What needs to be done -> Please output the entries below from the line that contains "(393, 553) = (928, 623): brown" through the final line, reproduced exactly and alone.

··· Data to use

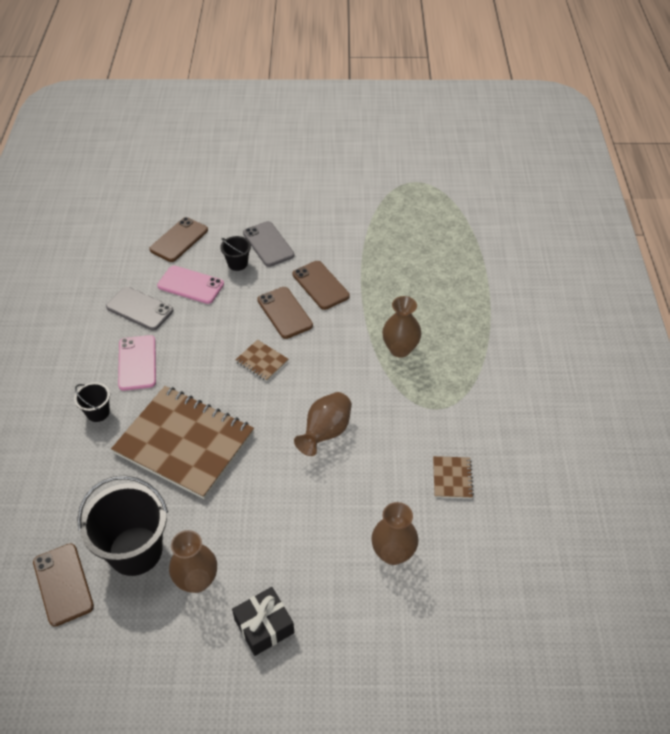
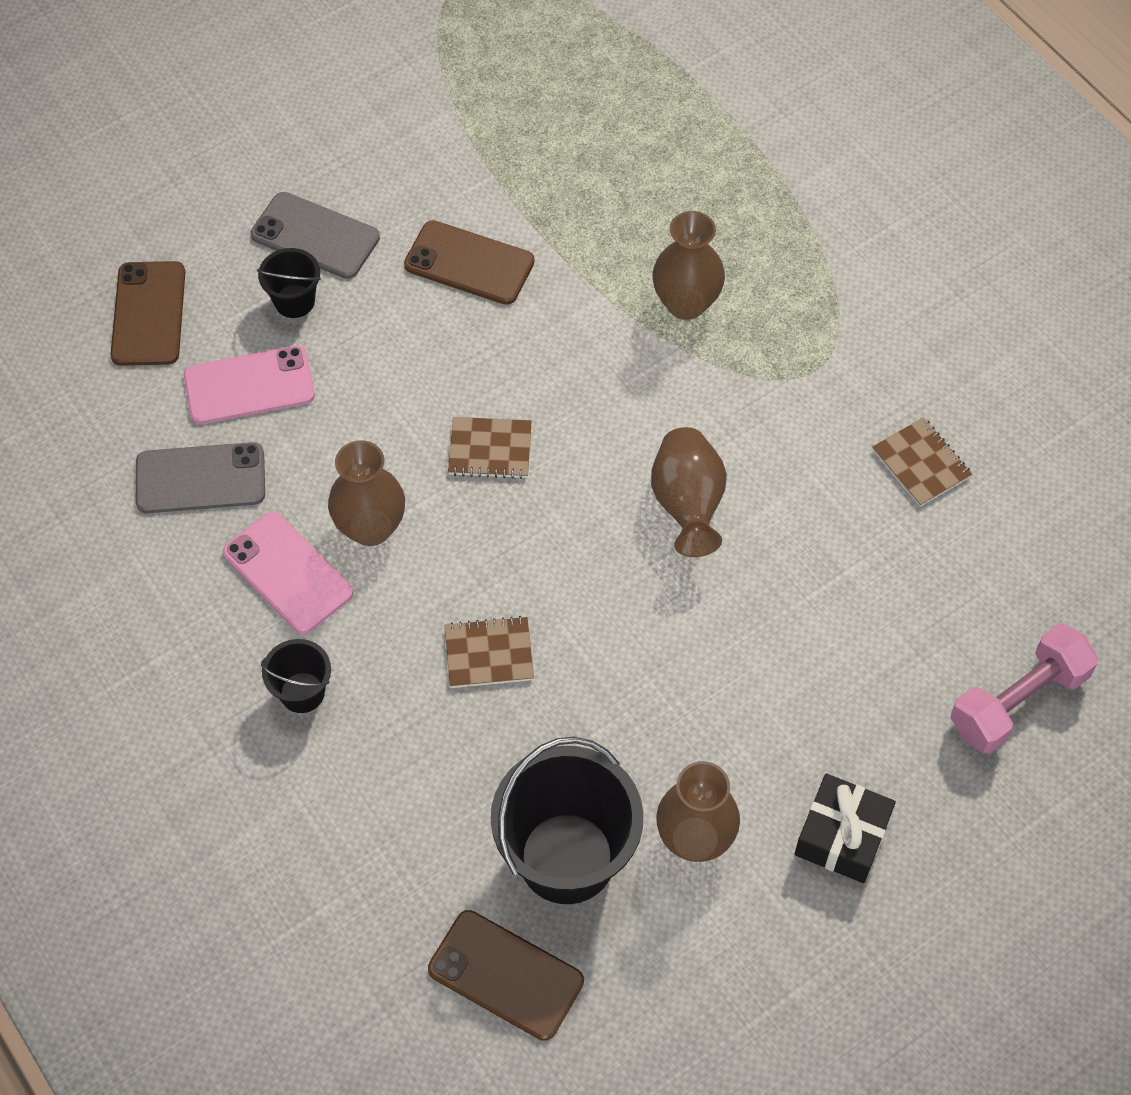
camera: 35 degrees left, 10 degrees up
(184, 443) = (489, 654): brown notebook -> brown notebook, size x0.41
(284, 313) = (453, 345): brown phone -> none
(393, 553) = (928, 623): brown vase -> brown vase (370, 527)
(406, 620) = (1018, 701): none -> pink dumbbell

······

Answer section ->
(393, 553) = (928, 623): brown vase -> brown vase (370, 527)
(406, 620) = (1018, 701): none -> pink dumbbell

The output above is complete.